**OBJECTIVE:** Copy out, unchanged, the lines below from the one containing "60 m inside the frame." up to and including the one containing "road 6 (residential): [(0,301),(94,292),(119,314)]".
+---+
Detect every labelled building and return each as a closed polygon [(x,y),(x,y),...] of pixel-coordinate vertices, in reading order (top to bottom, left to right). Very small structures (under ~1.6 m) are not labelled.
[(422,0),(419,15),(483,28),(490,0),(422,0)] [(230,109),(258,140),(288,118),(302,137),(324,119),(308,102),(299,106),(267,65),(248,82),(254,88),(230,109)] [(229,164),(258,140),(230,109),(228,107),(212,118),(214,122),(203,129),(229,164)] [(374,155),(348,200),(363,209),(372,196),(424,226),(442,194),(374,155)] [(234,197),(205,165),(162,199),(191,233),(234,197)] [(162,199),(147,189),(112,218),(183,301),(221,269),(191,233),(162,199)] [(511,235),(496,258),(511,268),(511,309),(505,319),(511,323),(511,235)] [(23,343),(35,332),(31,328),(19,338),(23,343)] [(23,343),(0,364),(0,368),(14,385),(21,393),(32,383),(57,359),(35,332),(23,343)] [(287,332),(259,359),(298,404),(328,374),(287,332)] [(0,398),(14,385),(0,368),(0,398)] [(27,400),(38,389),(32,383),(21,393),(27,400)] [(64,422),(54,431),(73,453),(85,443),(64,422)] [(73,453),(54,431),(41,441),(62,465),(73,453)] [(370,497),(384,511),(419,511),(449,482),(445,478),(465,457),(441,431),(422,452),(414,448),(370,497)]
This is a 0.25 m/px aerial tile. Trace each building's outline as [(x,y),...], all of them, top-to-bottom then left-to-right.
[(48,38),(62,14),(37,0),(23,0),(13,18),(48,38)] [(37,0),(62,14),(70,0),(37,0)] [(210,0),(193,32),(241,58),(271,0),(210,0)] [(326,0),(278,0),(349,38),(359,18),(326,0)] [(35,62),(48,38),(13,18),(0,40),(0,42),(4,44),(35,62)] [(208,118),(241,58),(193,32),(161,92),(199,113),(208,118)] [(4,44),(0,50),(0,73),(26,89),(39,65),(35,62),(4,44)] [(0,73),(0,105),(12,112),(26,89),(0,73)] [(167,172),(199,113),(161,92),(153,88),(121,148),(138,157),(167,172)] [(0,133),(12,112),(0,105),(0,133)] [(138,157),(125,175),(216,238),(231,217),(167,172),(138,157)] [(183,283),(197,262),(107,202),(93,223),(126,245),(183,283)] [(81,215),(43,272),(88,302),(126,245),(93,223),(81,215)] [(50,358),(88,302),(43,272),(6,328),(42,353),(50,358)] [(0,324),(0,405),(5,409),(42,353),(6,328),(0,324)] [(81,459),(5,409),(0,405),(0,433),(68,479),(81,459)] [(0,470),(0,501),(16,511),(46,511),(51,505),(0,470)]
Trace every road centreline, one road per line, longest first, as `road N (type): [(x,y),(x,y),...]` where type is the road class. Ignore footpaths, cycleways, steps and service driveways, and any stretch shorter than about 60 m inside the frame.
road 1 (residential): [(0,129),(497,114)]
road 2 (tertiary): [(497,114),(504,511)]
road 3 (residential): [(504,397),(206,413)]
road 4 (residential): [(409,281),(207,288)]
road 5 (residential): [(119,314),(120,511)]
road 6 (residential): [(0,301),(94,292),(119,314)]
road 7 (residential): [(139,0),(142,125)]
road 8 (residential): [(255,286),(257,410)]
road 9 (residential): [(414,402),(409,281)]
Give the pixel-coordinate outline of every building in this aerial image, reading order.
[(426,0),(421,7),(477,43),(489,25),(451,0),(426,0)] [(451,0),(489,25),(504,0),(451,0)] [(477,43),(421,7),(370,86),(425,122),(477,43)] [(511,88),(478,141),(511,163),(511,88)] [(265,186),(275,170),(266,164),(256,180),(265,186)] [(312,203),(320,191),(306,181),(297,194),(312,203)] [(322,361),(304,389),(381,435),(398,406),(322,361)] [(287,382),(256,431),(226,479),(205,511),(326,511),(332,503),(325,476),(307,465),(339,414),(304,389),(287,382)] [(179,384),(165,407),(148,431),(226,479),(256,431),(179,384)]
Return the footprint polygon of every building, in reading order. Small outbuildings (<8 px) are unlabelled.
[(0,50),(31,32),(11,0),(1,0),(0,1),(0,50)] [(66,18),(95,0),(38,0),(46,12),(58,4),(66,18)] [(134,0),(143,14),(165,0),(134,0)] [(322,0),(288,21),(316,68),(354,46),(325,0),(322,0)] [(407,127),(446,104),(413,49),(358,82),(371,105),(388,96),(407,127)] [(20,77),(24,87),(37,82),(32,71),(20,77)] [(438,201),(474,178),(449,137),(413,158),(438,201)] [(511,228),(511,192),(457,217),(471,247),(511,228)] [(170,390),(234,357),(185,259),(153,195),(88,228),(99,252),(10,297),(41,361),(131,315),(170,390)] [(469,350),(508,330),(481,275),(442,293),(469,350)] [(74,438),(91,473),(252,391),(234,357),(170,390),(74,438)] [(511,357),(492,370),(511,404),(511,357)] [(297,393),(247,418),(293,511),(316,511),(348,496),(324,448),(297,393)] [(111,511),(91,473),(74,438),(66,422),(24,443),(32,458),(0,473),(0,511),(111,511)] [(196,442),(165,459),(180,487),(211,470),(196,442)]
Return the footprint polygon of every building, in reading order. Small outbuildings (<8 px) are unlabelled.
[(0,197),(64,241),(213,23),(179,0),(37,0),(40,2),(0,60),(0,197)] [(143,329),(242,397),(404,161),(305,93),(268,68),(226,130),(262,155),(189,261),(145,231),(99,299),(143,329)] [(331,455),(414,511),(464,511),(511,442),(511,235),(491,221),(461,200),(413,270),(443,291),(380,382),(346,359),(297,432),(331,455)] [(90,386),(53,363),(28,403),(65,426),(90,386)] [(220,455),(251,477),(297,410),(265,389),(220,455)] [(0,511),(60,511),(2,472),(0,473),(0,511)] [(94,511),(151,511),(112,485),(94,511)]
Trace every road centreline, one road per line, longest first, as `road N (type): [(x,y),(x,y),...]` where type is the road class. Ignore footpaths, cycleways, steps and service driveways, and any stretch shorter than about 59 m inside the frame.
+---+
**THE SOLUTION:**
Trace every road centreline, one road per line, longest first, as `road N (type): [(x,y),(x,y),...]` where type is the road class. Ignore footpaths, cycleways, steps and service driveways, and any stretch shorter than about 60 m inside the frame.
road 1 (residential): [(0,129),(497,114)]
road 2 (tertiary): [(497,114),(504,511)]
road 3 (residential): [(504,397),(206,413)]
road 4 (residential): [(409,281),(207,288)]
road 5 (residential): [(119,314),(120,511)]
road 6 (residential): [(0,301),(94,292),(119,314)]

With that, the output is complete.